## ACTION ITEM
When you reach the line containing "green semicircle: (350, 177)", begin reproducing the material exactly, stop after the line containing "cyan semicircle: (98, 130)", and leave out any pictures along the way.

## EXERCISE MATERIAL
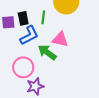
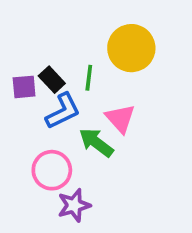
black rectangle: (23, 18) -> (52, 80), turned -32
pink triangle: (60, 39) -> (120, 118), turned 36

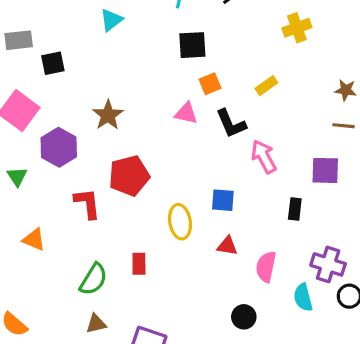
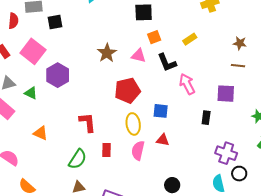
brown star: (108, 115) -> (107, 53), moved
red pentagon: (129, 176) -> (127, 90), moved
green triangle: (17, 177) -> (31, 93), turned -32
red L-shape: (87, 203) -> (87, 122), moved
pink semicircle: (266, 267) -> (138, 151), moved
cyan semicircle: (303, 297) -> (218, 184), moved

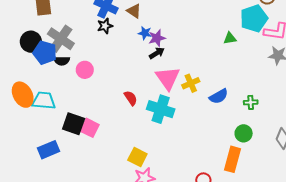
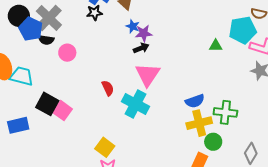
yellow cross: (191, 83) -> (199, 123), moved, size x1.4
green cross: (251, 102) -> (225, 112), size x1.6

---

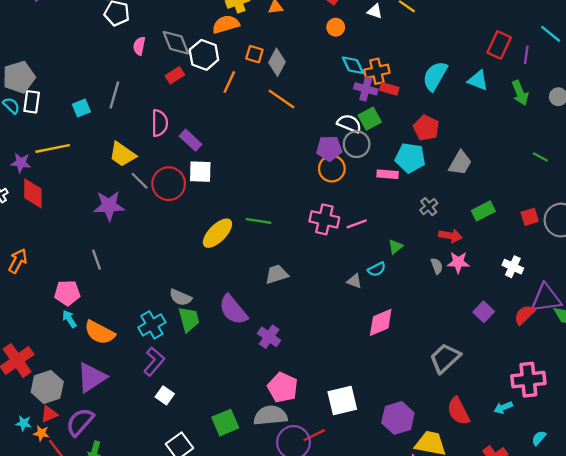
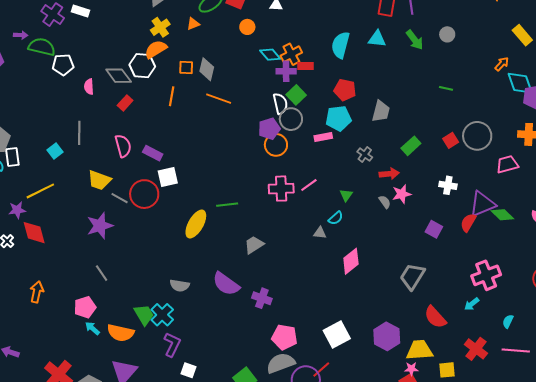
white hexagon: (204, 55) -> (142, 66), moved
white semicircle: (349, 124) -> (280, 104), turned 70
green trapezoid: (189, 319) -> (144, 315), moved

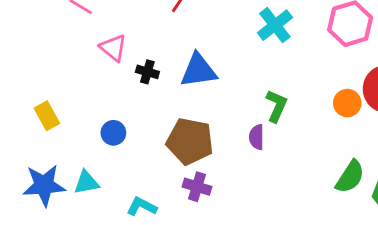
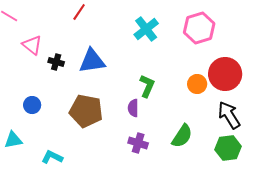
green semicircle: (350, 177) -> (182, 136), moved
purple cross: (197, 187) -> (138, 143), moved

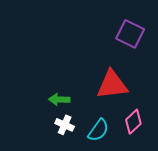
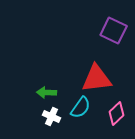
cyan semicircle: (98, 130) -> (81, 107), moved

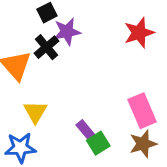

## SOLUTION FOR THIS TASK
green semicircle: (350, 177) -> (182, 136), moved
purple cross: (197, 187) -> (138, 143), moved

cyan semicircle: (98, 130) -> (81, 107), moved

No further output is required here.